Entries for locating words and elements:
* START *

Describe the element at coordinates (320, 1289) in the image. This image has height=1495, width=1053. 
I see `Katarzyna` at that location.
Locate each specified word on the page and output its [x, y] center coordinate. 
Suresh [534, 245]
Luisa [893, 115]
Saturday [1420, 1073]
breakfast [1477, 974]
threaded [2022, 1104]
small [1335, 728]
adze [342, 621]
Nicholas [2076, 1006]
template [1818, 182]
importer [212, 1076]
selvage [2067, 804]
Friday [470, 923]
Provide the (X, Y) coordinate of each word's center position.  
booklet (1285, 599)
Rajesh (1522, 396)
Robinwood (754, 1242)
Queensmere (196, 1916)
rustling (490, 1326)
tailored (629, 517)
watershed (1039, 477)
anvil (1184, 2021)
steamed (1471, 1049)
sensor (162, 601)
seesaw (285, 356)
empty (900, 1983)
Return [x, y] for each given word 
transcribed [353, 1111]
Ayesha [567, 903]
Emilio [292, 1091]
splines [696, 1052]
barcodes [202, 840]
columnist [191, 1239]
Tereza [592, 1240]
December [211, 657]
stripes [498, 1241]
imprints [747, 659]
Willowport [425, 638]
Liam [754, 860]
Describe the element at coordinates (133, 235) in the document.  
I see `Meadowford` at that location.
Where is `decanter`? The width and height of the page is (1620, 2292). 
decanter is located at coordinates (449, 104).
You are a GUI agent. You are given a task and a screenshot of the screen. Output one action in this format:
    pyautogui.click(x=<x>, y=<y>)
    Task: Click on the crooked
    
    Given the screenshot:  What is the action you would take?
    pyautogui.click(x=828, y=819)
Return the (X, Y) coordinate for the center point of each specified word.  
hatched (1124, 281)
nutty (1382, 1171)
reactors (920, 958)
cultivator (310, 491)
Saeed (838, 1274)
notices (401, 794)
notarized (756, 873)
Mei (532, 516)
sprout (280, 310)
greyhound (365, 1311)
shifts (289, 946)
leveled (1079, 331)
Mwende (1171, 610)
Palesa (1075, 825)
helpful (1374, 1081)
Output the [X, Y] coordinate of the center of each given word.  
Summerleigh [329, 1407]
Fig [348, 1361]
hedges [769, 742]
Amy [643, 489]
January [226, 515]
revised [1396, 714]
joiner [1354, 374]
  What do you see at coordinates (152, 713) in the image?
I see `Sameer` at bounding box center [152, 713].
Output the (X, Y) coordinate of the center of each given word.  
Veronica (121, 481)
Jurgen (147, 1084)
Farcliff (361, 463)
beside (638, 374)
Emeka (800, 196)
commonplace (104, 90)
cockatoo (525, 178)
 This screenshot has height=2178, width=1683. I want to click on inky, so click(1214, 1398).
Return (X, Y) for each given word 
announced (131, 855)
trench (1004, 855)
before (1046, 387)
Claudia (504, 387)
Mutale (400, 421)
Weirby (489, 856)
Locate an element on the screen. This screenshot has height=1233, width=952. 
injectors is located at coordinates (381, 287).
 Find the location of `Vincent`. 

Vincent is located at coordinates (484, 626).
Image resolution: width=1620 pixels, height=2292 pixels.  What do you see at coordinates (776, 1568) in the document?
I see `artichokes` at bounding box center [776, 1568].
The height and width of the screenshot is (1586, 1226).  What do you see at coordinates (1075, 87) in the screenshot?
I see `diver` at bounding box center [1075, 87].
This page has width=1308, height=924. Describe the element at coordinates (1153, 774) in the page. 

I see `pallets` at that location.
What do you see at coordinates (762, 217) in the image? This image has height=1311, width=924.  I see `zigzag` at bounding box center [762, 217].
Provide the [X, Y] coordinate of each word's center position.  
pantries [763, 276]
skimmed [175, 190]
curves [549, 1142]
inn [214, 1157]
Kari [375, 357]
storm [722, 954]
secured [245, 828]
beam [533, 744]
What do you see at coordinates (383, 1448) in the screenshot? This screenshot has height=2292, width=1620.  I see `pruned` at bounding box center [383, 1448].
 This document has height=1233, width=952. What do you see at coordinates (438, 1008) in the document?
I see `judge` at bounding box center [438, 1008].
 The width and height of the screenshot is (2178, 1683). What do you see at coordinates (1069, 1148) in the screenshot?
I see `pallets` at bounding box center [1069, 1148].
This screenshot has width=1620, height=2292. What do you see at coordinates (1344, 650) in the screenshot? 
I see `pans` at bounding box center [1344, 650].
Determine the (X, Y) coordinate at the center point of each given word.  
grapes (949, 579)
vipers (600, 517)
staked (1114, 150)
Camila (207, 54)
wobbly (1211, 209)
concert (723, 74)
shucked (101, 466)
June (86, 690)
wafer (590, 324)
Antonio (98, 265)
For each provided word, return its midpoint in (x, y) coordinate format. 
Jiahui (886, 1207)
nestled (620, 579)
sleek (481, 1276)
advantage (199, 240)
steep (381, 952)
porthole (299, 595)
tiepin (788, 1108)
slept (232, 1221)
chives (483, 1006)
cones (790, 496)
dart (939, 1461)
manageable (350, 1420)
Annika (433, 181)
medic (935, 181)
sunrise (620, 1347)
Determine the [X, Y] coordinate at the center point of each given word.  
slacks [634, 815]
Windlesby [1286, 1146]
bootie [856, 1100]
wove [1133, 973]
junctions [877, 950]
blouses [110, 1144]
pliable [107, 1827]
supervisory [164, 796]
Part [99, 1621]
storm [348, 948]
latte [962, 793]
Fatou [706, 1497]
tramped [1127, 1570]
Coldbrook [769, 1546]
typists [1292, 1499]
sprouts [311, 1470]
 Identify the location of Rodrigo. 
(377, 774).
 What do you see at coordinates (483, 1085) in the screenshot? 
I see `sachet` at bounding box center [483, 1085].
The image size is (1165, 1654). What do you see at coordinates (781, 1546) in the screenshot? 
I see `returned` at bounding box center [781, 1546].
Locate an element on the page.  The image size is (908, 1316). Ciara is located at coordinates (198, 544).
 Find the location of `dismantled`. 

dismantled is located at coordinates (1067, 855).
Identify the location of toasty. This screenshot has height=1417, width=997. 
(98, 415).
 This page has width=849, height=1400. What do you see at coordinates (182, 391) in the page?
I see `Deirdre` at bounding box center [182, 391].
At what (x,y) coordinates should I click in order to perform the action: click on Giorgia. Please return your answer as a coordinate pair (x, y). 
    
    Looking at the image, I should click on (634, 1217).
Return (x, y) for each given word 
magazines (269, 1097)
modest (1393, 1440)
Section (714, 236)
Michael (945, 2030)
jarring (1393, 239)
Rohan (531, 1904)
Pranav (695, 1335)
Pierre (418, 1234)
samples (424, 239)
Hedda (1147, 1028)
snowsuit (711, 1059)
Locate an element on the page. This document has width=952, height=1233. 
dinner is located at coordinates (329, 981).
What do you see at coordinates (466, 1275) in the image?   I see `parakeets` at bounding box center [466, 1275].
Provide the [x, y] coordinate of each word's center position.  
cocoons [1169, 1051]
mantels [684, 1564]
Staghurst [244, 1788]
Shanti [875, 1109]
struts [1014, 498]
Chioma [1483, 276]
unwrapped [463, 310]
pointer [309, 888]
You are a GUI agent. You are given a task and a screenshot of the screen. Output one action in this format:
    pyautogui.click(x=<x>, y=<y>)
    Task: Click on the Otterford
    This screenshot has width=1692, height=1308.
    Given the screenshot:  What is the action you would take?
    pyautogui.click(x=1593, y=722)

* END *

Goal:
Repeat the lines of the material above word for word, starting at the line that contains "Pierre (418, 1234)" and continuing through the end of the material.

Full solution:
Pierre (418, 1234)
samples (424, 239)
Hedda (1147, 1028)
snowsuit (711, 1059)
Locate an element on the page. This document has width=952, height=1233. 
dinner is located at coordinates (329, 981).
What do you see at coordinates (466, 1275) in the image?   I see `parakeets` at bounding box center [466, 1275].
Provide the [x, y] coordinate of each word's center position.  
cocoons [1169, 1051]
mantels [684, 1564]
Staghurst [244, 1788]
Shanti [875, 1109]
struts [1014, 498]
Chioma [1483, 276]
unwrapped [463, 310]
pointer [309, 888]
You are a GUI agent. You are given a task and a screenshot of the screen. Output one action in this format:
    pyautogui.click(x=<x>, y=<y>)
    Task: Click on the Otterford
    This screenshot has width=1692, height=1308.
    Given the screenshot:  What is the action you would take?
    pyautogui.click(x=1593, y=722)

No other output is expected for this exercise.